Task instructions: Set down each line of the data below exactly as it stands, dropping the pictures.

....

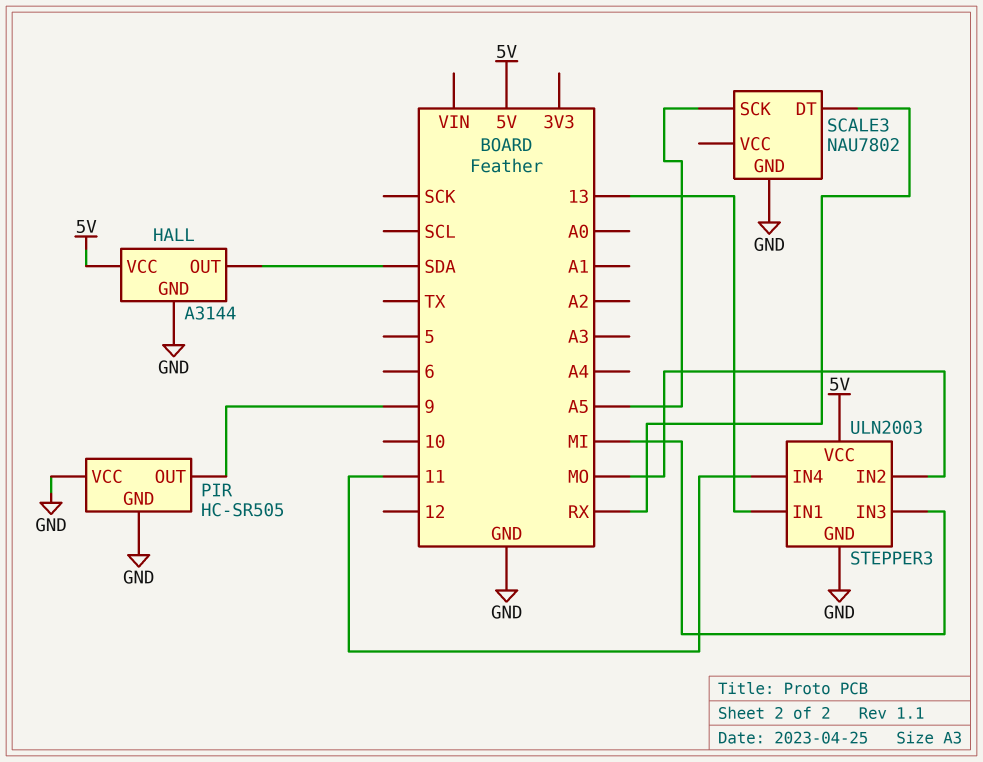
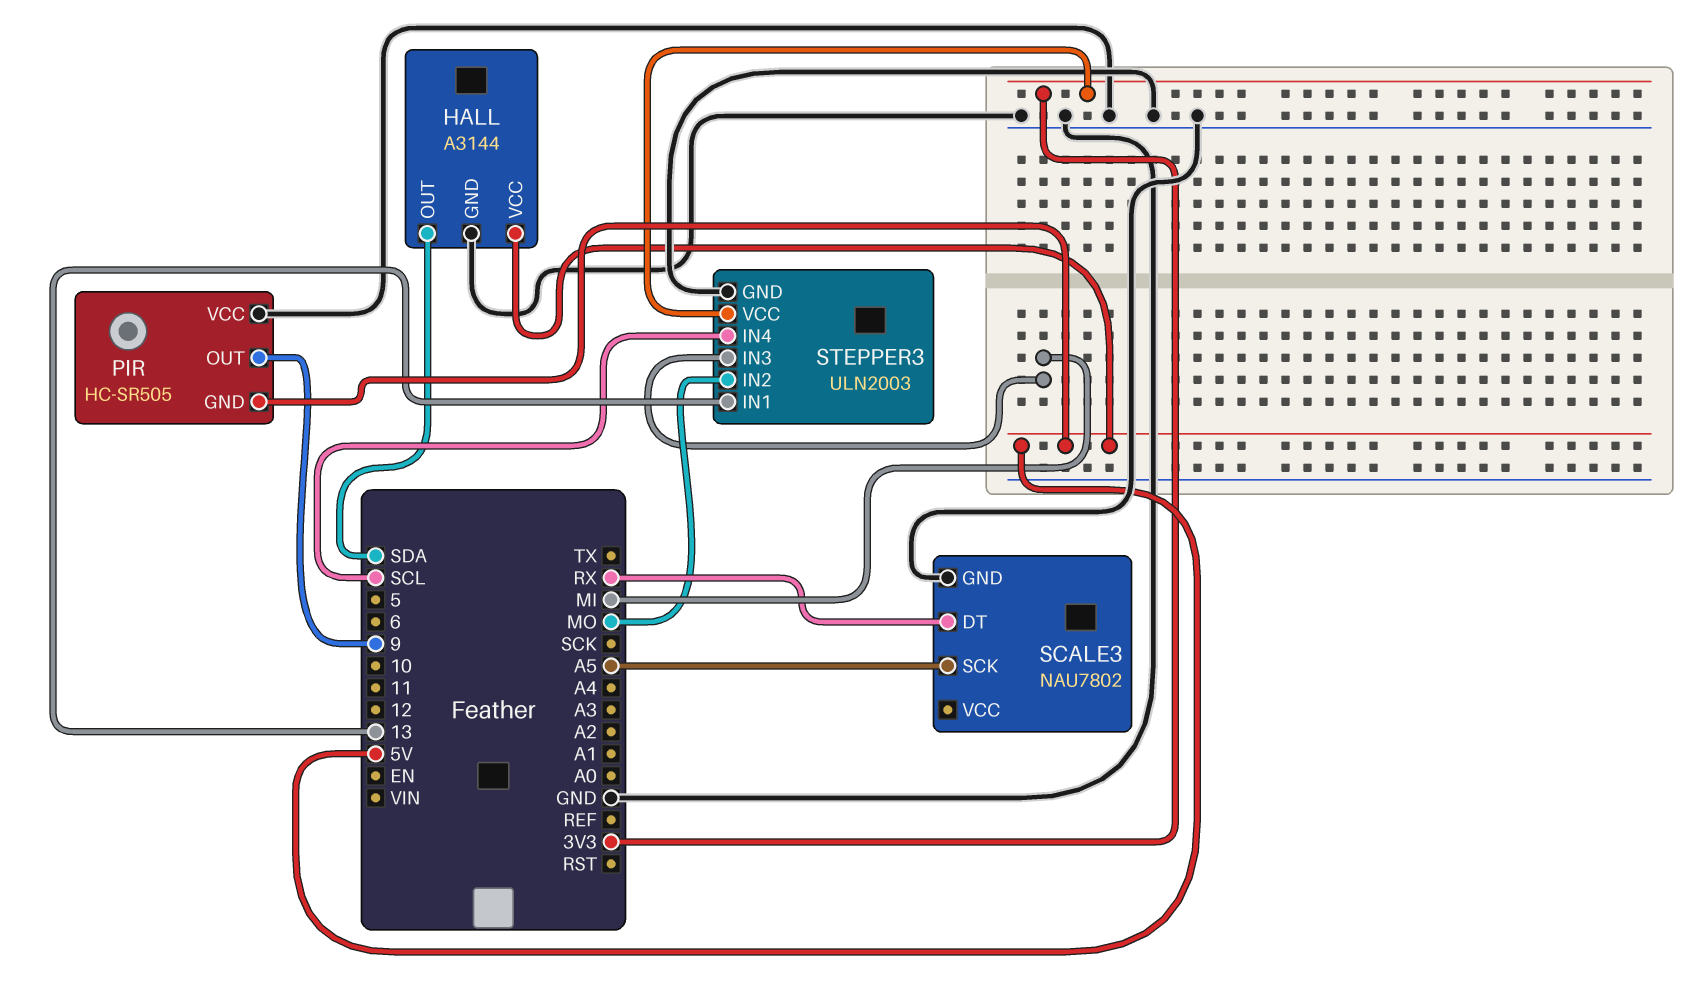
PIR pin GND: GND -> 5V
STEPPER3 pin IN4: 11 -> SCL
STEPPER3 pin VCC: 5V -> 3V3

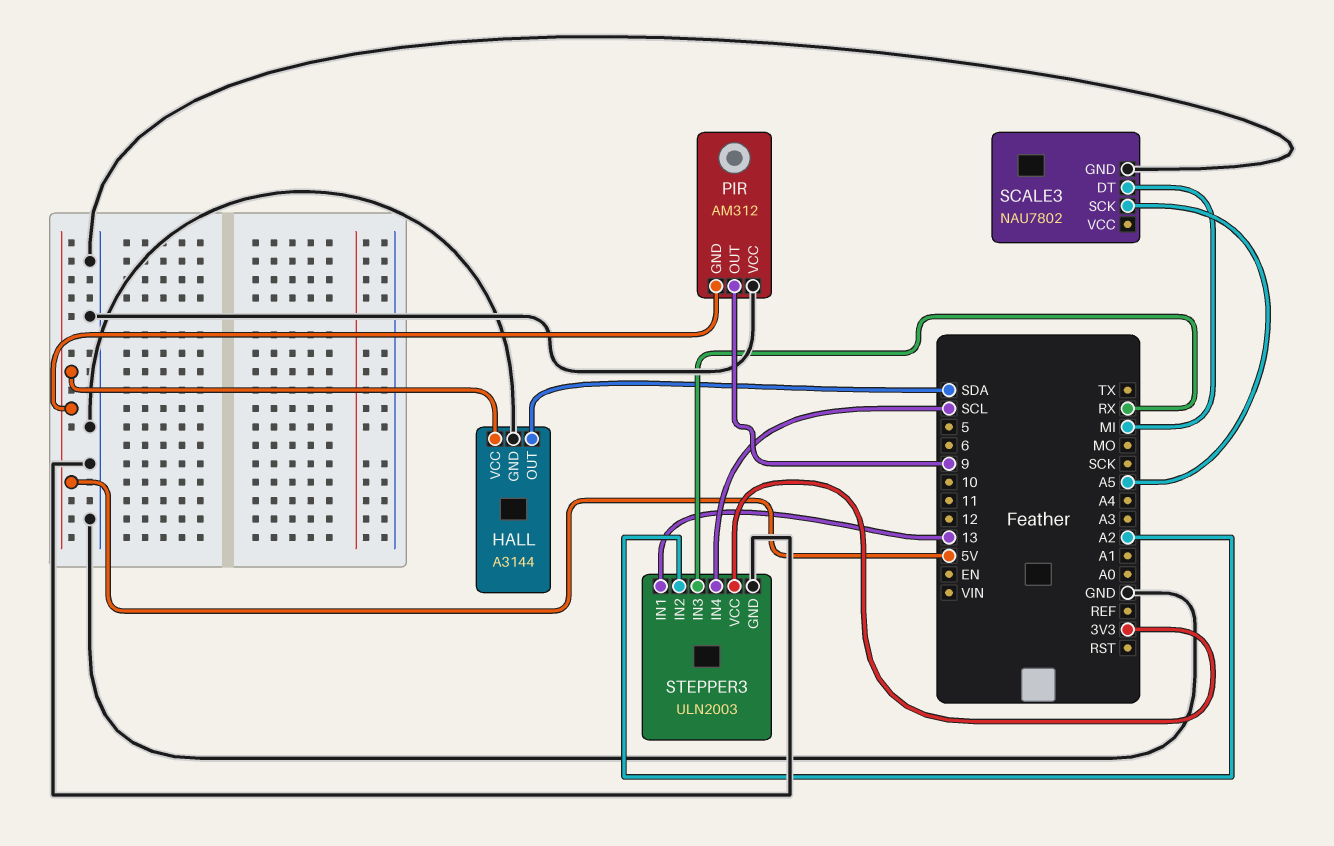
PIR: HC-SR505 -> AM312
SCALE3 pin DT: RX -> MI
STEPPER3 pin IN2: MO -> A2
STEPPER3 pin IN3: MI -> RX

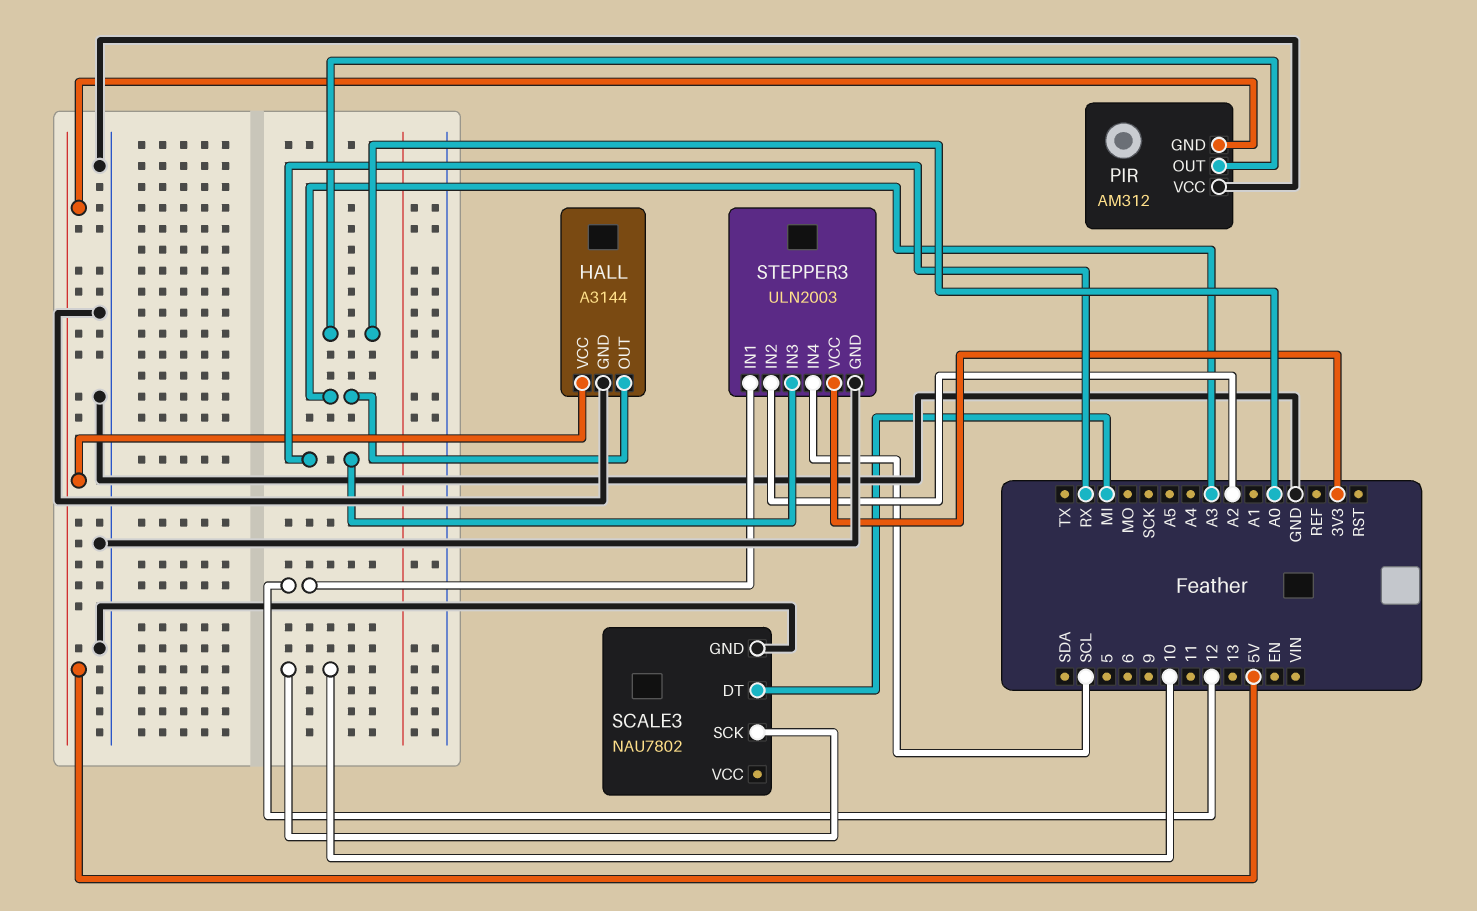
HALL pin OUT: SDA -> A3
PIR pin OUT: 9 -> A0
SCALE3 pin SCK: A5 -> 10
STEPPER3 pin IN1: 13 -> 12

....

Problem solution:
PIR pin GND: GND -> 5V
STEPPER3 pin IN4: 11 -> SCL
STEPPER3 pin VCC: 5V -> 3V3

PIR: HC-SR505 -> AM312
SCALE3 pin DT: RX -> MI
STEPPER3 pin IN2: MO -> A2
STEPPER3 pin IN3: MI -> RX

HALL pin OUT: SDA -> A3
PIR pin OUT: 9 -> A0
SCALE3 pin SCK: A5 -> 10
STEPPER3 pin IN1: 13 -> 12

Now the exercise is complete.